Word for word, copy all of the entries.
[Start of Attachment]
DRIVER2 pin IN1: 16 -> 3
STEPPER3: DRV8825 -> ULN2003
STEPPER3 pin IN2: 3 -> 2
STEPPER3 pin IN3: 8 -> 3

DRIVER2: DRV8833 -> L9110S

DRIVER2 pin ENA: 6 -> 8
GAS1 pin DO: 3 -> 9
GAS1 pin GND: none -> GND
[End of Attachment]
**OUTPUT OF THE TASK**
DRIVER2 pin IN1: 16 -> 3
STEPPER3: DRV8825 -> ULN2003
STEPPER3 pin IN2: 3 -> 2
STEPPER3 pin IN3: 8 -> 3

DRIVER2: DRV8833 -> L9110S

DRIVER2 pin ENA: 6 -> 8
GAS1 pin DO: 3 -> 9
GAS1 pin GND: none -> GND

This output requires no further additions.